* **REQUIREMENT**
In the records below, find the line that contains "R5: 1.8k (+12V, VE) -> 1k (+12V, VE)". Retype that line and all the lines after it through the end, leaving out the pictures.

* **RECORDED DATA**
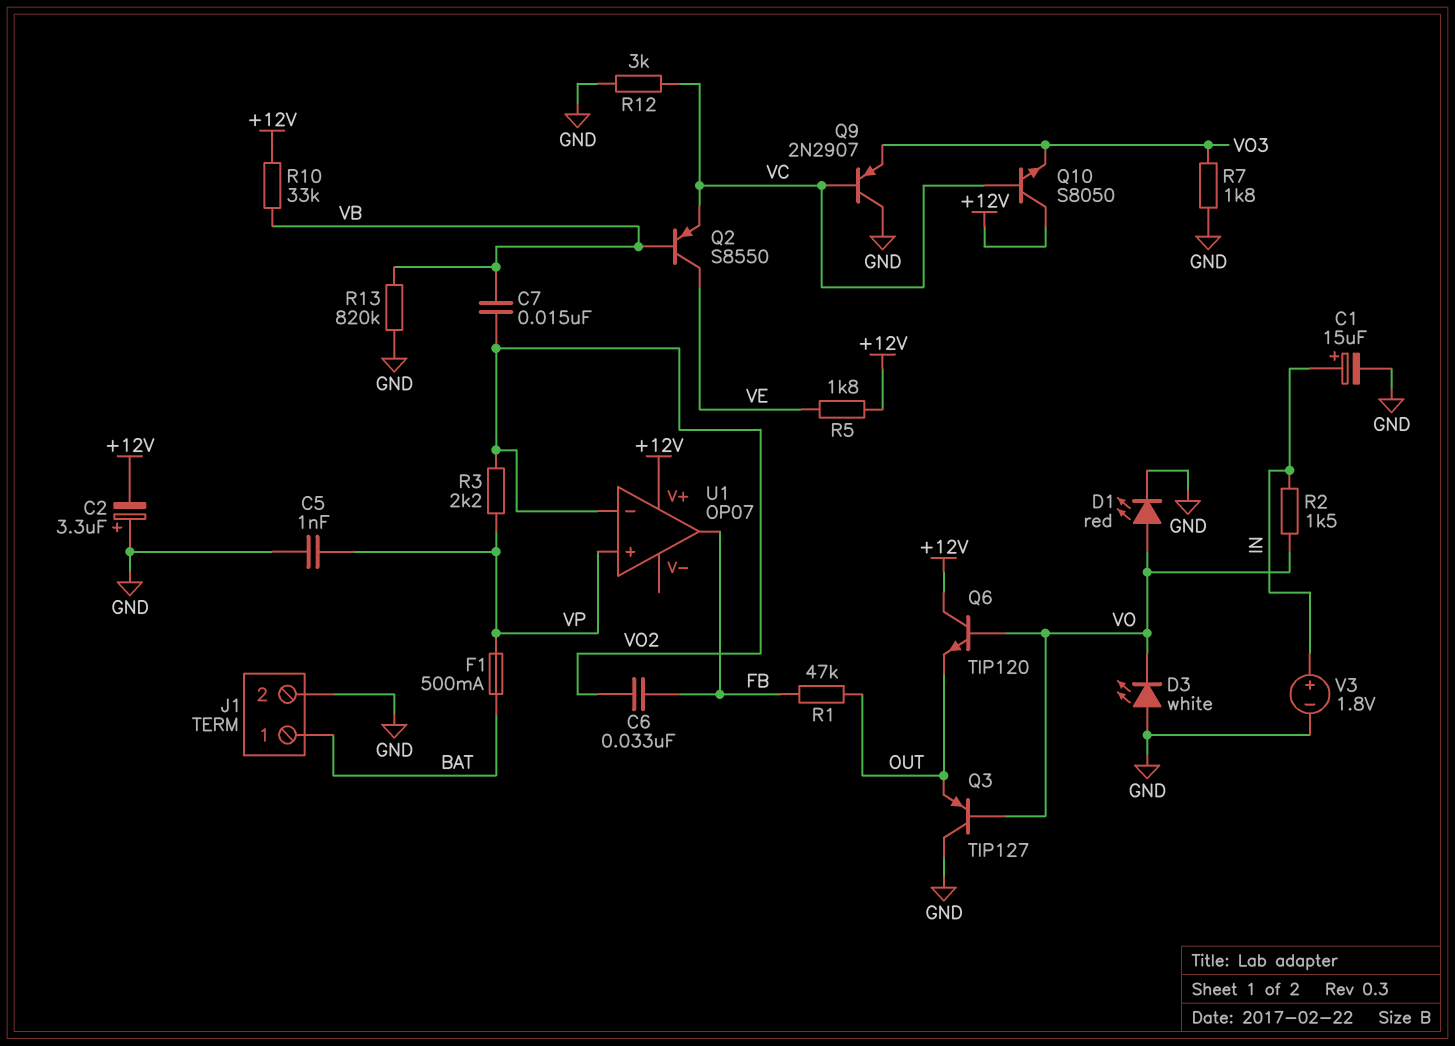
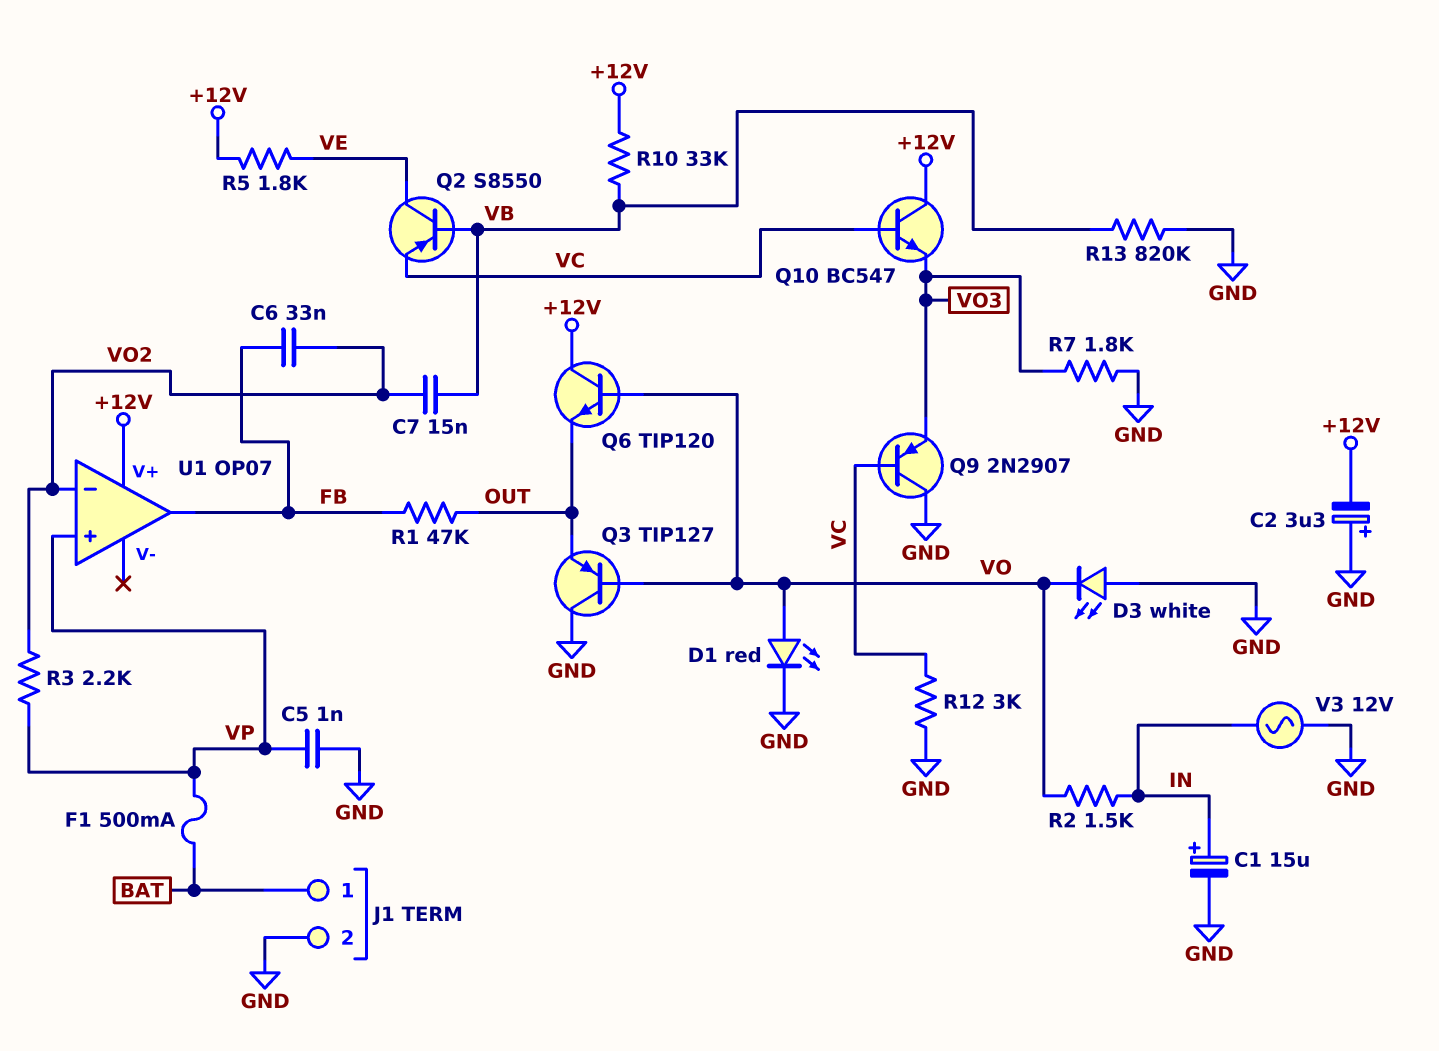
Q10: NPN S8050 (B VC, C +12V, E VO3) -> NPN BC547 (B VC, C +12V, E VO3)
V3: 1.8V (plus IN, minus GND) -> AC 12V (GND, IN)

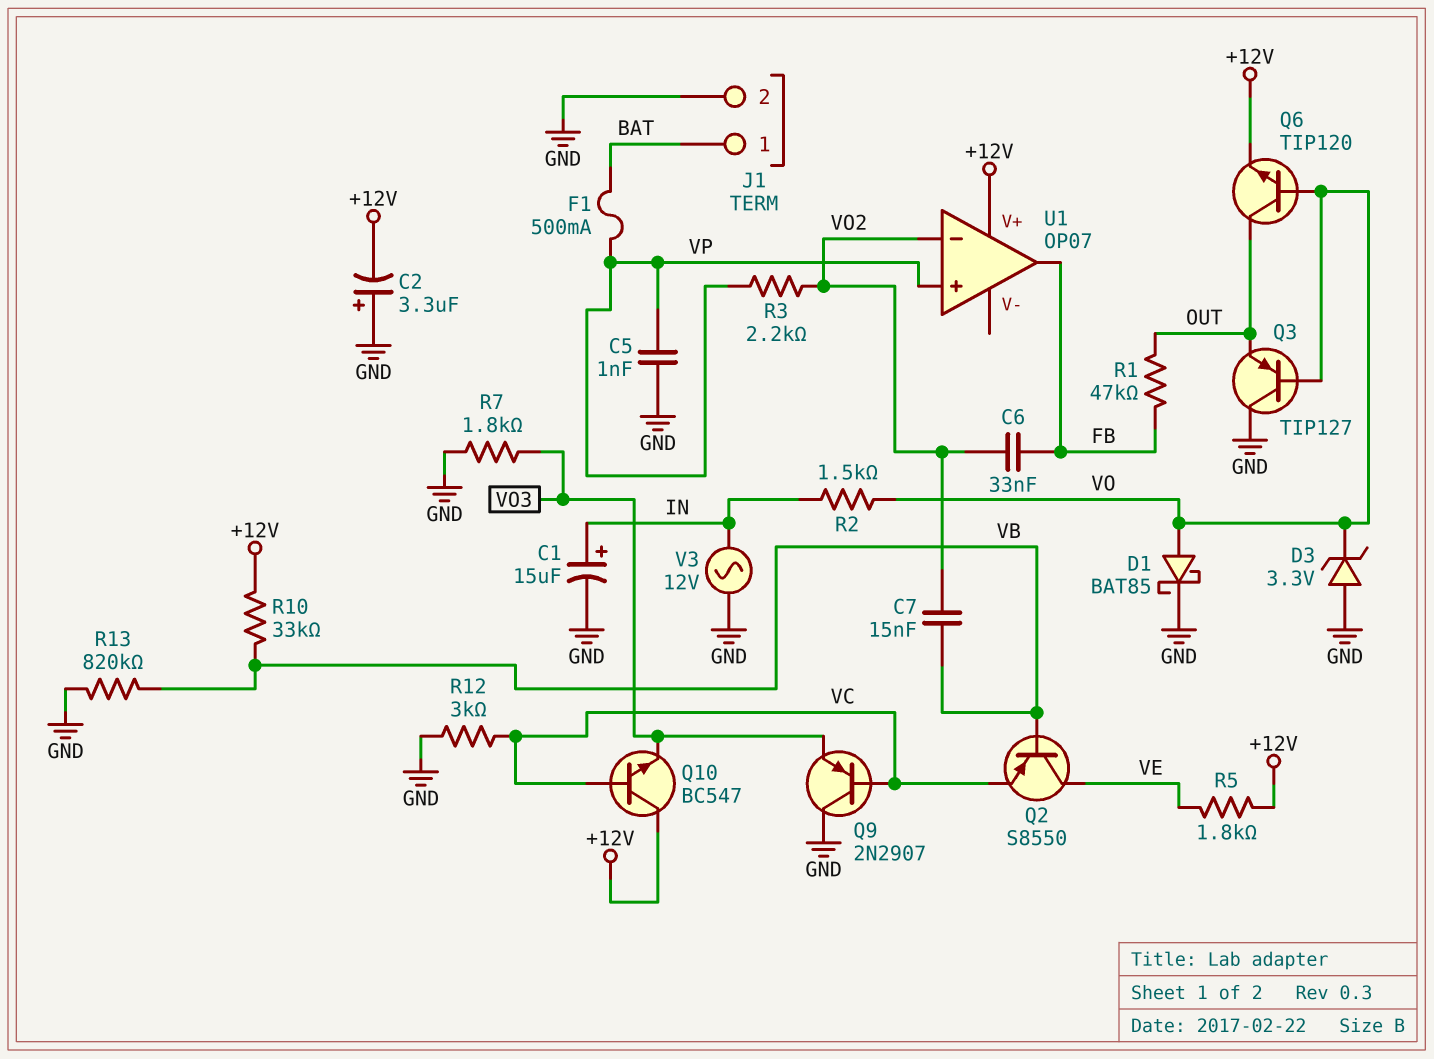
D1: LED red (A VO, K GND) -> schottky BAT85 (A VO, K GND)
D3: LED white (A GND, K VO) -> zener 3.3V (A GND, K VO)
Q6: NPN TIP120 (B VO, C +12V, E OUT) -> NPN TIP120 (B VO, C OUT, E +12V)

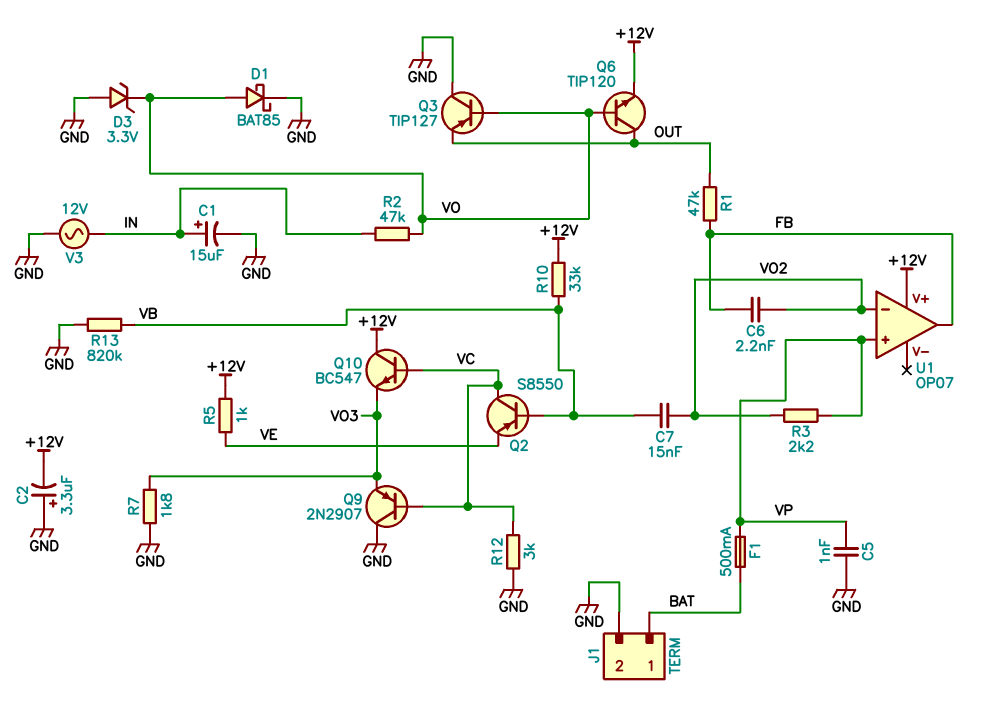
C6: 33nF (FB, VO2) -> 2.2nF (FB, VO2)
Q2: PNP S8550 (B VB, C VE, E VC) -> PNP S8550 (B VB, C VC, E VE)
R2: 1.5k (IN, VO) -> 47k (IN, VO)
R5: 1.8k (+12V, VE) -> 1k (+12V, VE)

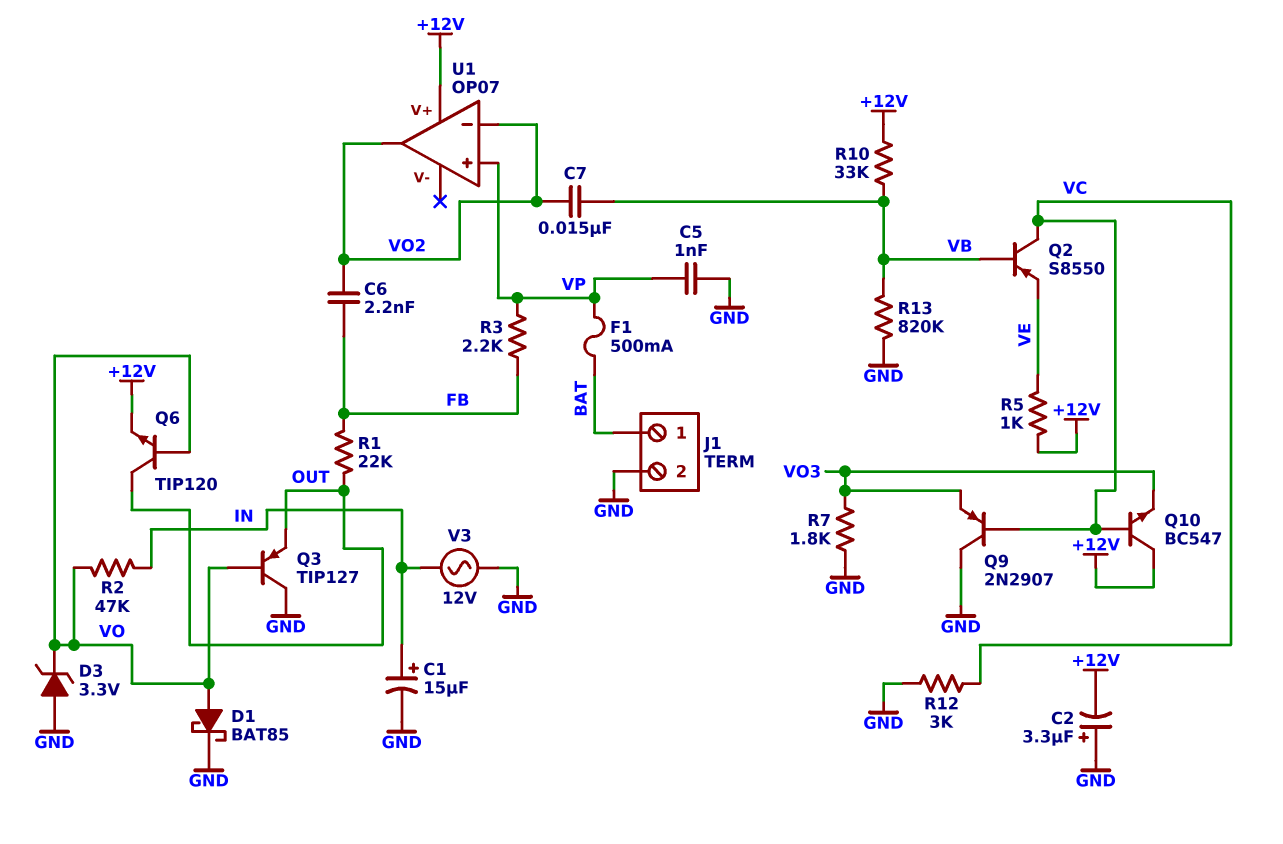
R1: 47k (FB, OUT) -> 22k (FB, OUT)
R3: 2.2k (VO2, VP) -> 2.2k (FB, VP)
U1 pin out: FB -> VO2

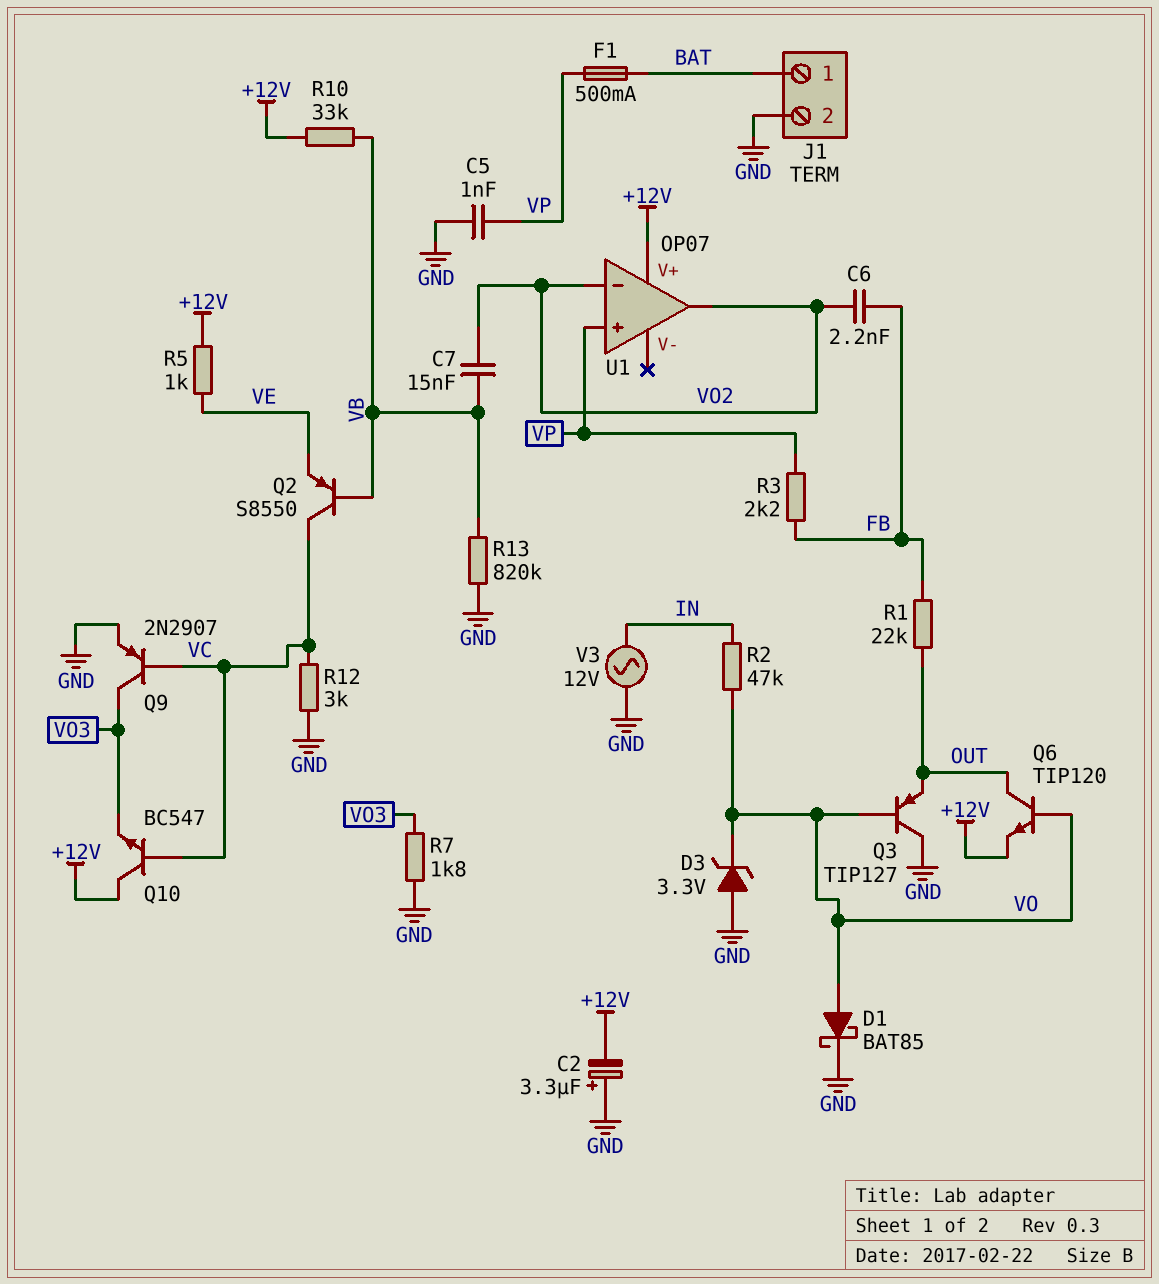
C1: 15uF (plus IN, minus GND) -> none
Q9: PNP 2N2907 (B VC, C GND, E VO3) -> PNP 2N2907 (B VC, C VO3, E GND)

* **ANSWER SPACE**
R5: 1.8k (+12V, VE) -> 1k (+12V, VE)

R1: 47k (FB, OUT) -> 22k (FB, OUT)
R3: 2.2k (VO2, VP) -> 2.2k (FB, VP)
U1 pin out: FB -> VO2

C1: 15uF (plus IN, minus GND) -> none
Q9: PNP 2N2907 (B VC, C GND, E VO3) -> PNP 2N2907 (B VC, C VO3, E GND)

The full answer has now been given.